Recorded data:
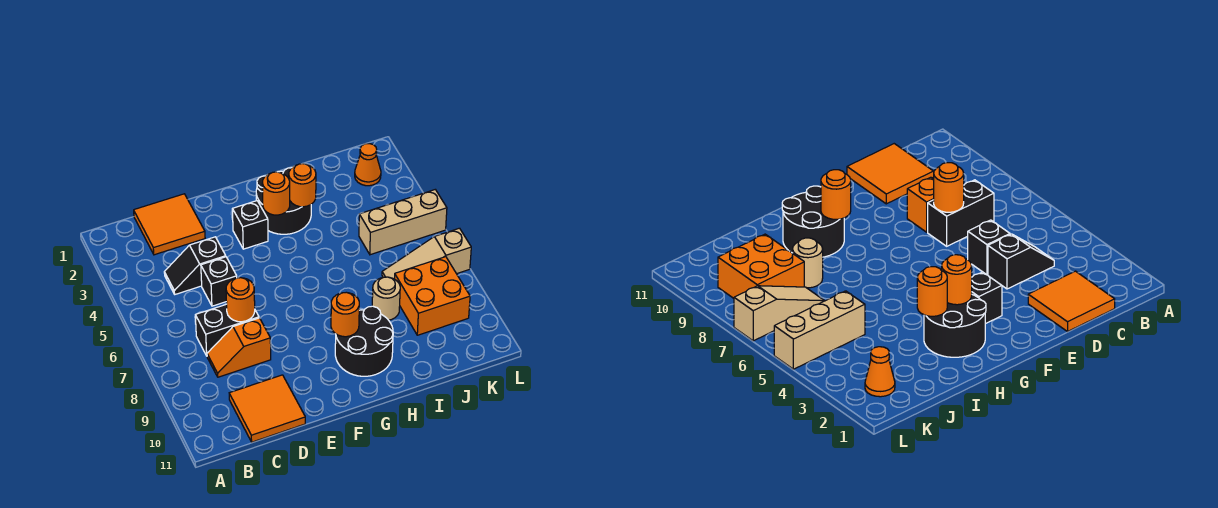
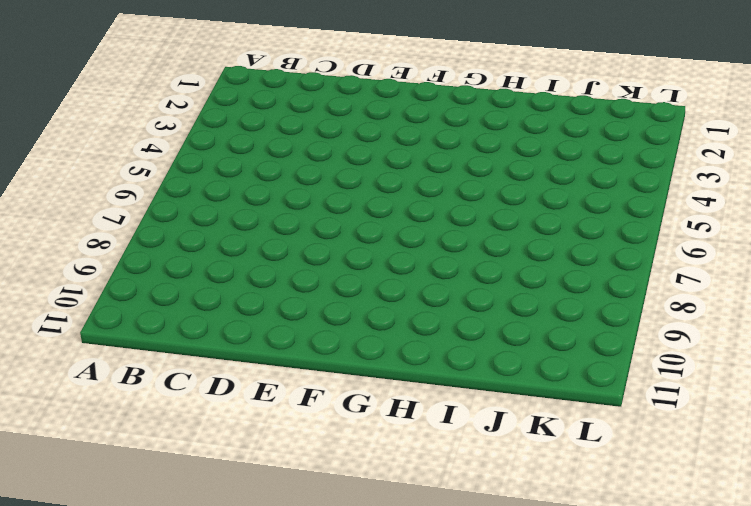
none -> orange tile C1:D2 level 1
none -> black slope C4:D4 level 1 top D
none -> black brick C7:D7 level 1

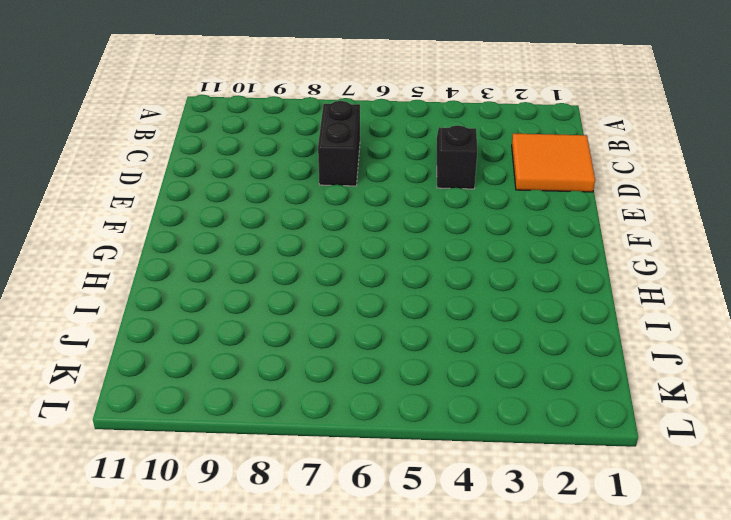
none -> orange slope C8:D8 level 1 top D
none -> orange tile C10:D11 level 1
none -> black brick D5 level 1

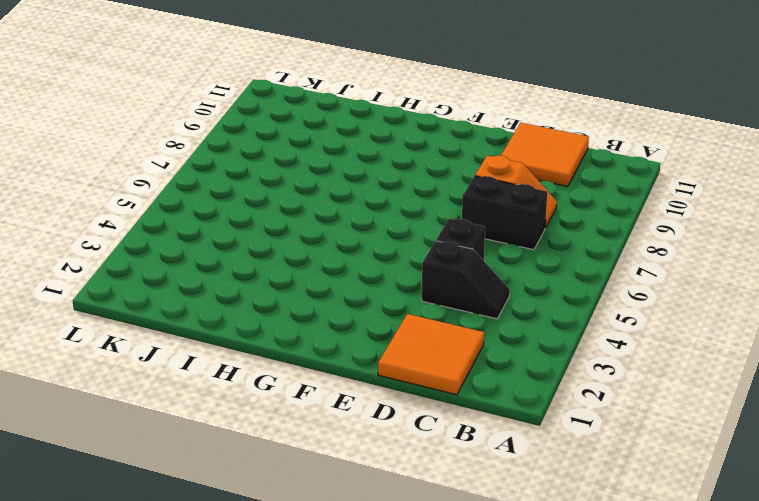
none -> black brick F3 level 1
none -> black round brick G2:H3 level 1
none -> black round brick G9:H10 level 1

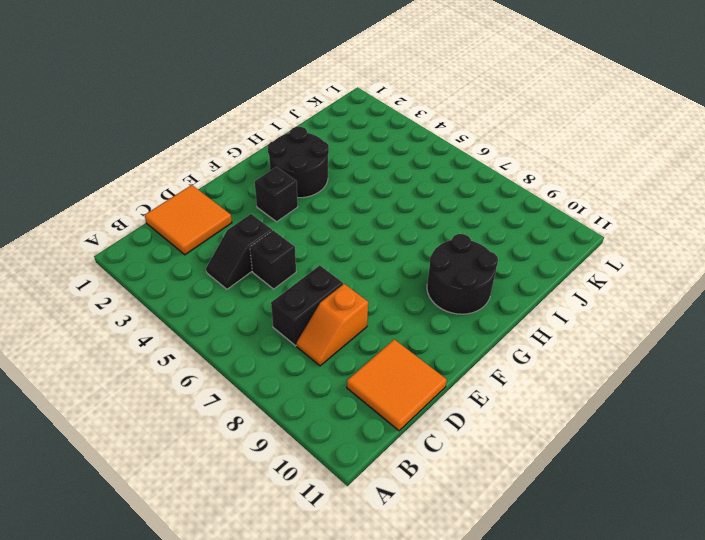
none -> tan round brick I8 level 1
none -> tan brick J5:L5 level 1
none -> tan slope J7:L7 level 1 top L

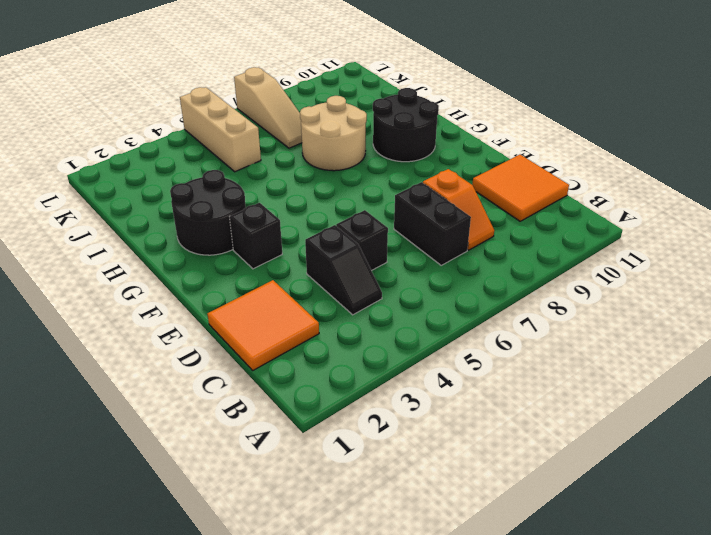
tan round brick H7:I8 level 1 -> tan round brick I8 level 1
none -> orange brick J8:K9 level 1
none -> orange cone K2 level 1
none -> orange round brick D7 level 2

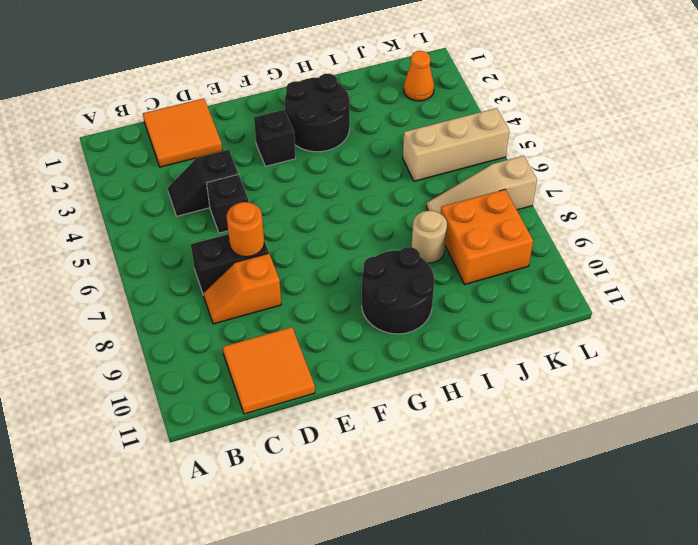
none -> orange round brick G3 level 2
none -> orange round brick G9 level 2
none -> orange round brick H3 level 2

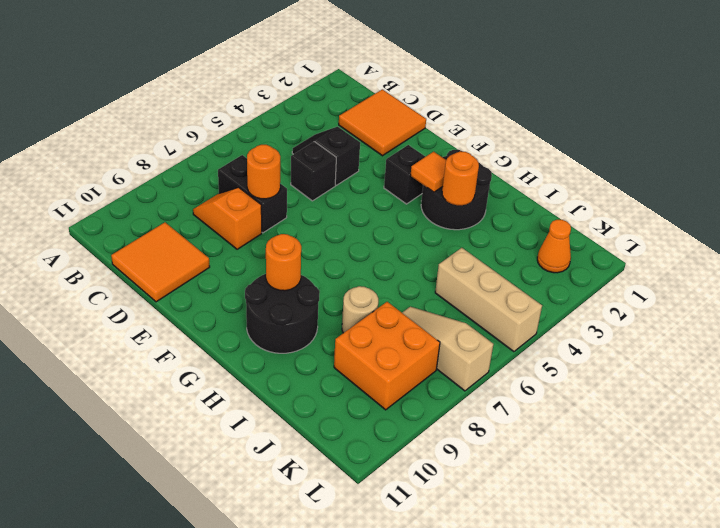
orange tile G3 level 2 -> orange round brick G3 level 2

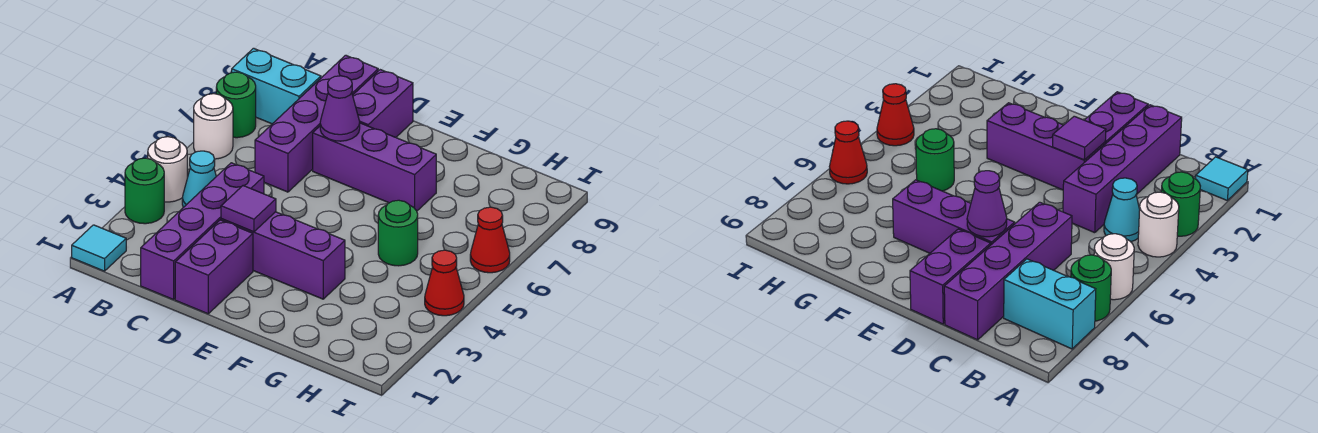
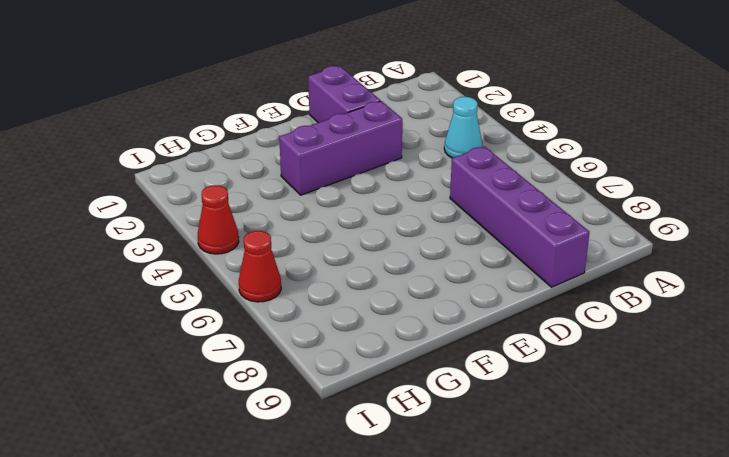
none -> cyan tile A1 level 1
none -> green round brick A3 level 1
none -> white round brick A4 level 1

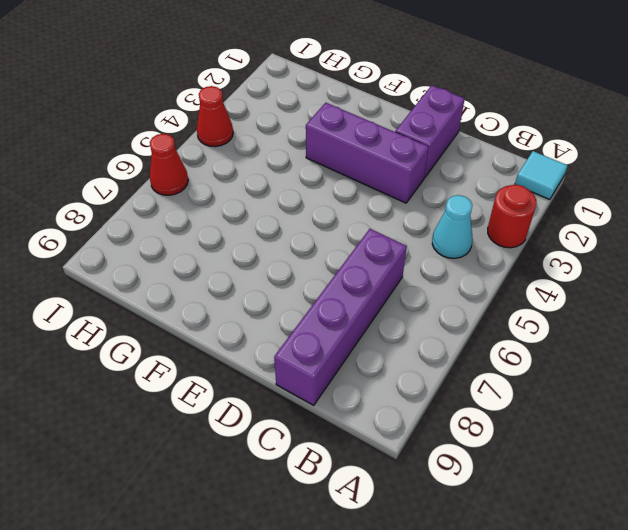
red round brick A3 level 1 -> green round brick A3 level 1
none -> white round brick A4 level 1
none -> white round brick A6 level 1
none -> green round brick A7 level 1

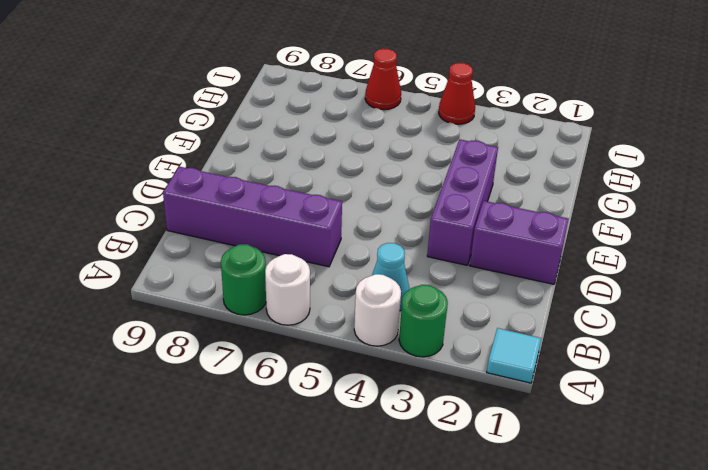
none -> cyan brick A8:B8 level 1
none -> purple brick C1:C4 level 1
none -> purple brick D7:F7 level 1

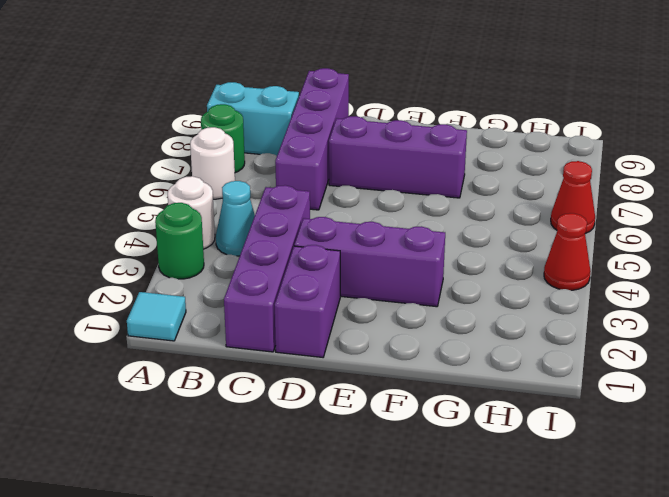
none -> purple brick D8:D9 level 1
none -> green round brick G5 level 1
none -> purple tile D3 level 2

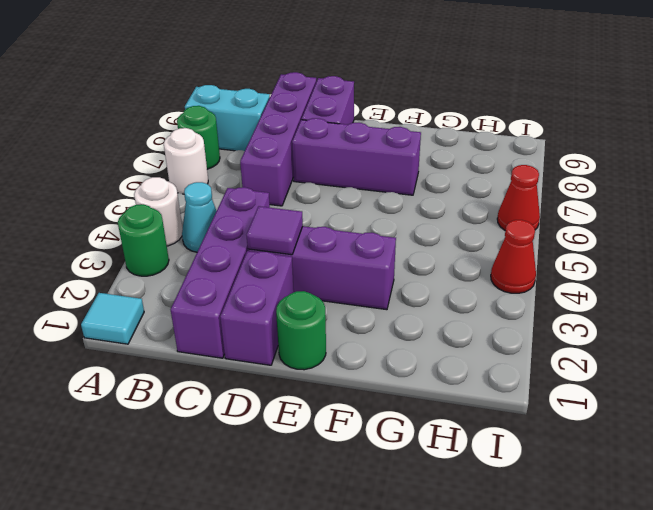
green round brick E1 level 1 -> green round brick G5 level 1
none -> purple cone D7 level 2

◆ Task directions
Every line from the top of the records above to the line with "none -> orange round brick G3 level 2", inclusive, should be duplicated exactly, minus the pictures.

◆ Exercise response
none -> orange tile C1:D2 level 1
none -> black slope C4:D4 level 1 top D
none -> black brick C7:D7 level 1

none -> orange slope C8:D8 level 1 top D
none -> orange tile C10:D11 level 1
none -> black brick D5 level 1

none -> black brick F3 level 1
none -> black round brick G2:H3 level 1
none -> black round brick G9:H10 level 1

none -> tan round brick I8 level 1
none -> tan brick J5:L5 level 1
none -> tan slope J7:L7 level 1 top L

tan round brick H7:I8 level 1 -> tan round brick I8 level 1
none -> orange brick J8:K9 level 1
none -> orange cone K2 level 1
none -> orange round brick D7 level 2

none -> orange round brick G3 level 2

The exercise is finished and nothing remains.